## THE EXERCISE
Gather every line of the records that contains the word "center".

(Text and element pointing records)
════════

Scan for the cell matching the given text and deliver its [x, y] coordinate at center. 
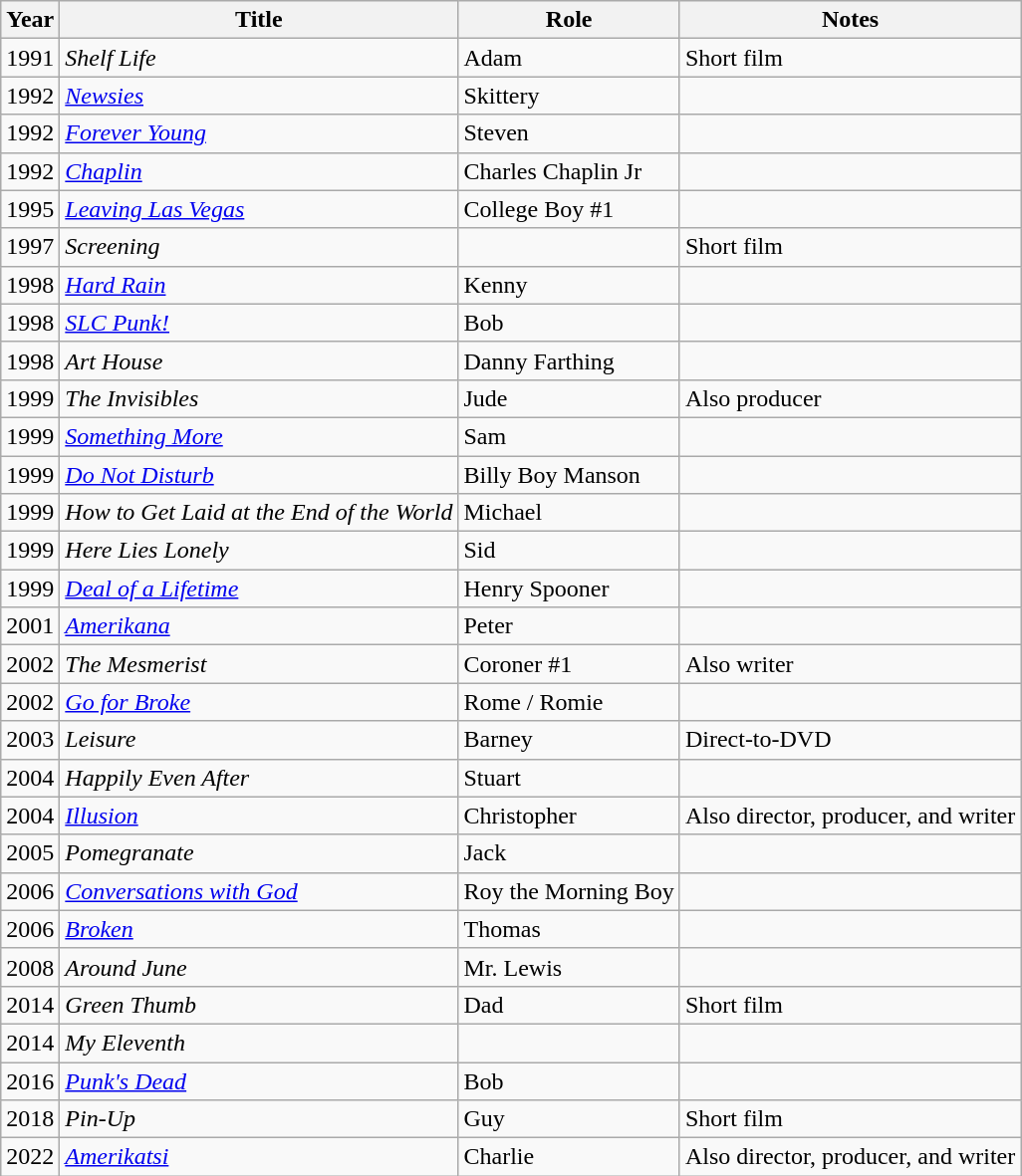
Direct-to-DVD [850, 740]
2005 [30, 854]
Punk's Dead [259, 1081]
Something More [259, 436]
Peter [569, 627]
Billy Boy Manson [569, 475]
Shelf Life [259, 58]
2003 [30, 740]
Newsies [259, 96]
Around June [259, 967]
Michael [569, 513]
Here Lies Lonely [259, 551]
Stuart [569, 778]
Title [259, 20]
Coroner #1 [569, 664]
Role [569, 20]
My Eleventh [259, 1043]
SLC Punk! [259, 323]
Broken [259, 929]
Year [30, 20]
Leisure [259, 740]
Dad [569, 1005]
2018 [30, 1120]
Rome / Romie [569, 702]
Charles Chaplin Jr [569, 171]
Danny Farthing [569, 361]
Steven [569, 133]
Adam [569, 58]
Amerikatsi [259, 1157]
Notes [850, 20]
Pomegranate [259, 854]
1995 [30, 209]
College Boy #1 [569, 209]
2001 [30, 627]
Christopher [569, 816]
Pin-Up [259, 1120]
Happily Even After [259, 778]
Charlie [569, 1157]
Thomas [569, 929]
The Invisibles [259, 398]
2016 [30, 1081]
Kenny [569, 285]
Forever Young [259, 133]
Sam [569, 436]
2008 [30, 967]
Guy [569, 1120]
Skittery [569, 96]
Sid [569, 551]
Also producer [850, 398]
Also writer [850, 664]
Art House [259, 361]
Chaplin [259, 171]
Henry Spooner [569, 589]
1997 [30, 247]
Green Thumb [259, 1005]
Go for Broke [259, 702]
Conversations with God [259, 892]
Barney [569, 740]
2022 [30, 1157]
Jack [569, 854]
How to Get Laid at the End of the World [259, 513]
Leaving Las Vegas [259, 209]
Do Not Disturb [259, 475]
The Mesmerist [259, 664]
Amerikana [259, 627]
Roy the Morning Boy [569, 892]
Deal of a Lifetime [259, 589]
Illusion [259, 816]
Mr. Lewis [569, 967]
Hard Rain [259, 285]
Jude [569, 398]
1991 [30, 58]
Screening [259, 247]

════════

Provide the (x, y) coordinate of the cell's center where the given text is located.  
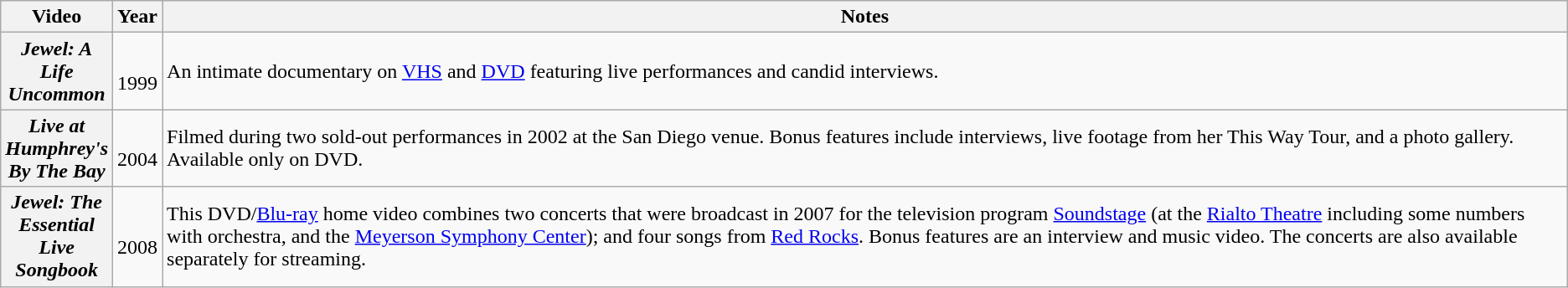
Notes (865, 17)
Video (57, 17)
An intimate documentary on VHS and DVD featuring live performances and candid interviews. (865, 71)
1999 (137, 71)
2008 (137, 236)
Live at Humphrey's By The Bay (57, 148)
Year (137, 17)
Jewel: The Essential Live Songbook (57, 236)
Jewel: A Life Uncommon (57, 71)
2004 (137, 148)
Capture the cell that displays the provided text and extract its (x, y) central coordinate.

════════

## COMPLETE OUTPUT
Scan for the cell matching the given text and deliver its [x, y] coordinate at center. 
Provide the (x, y) coordinate of the cell's center where the given text is located.  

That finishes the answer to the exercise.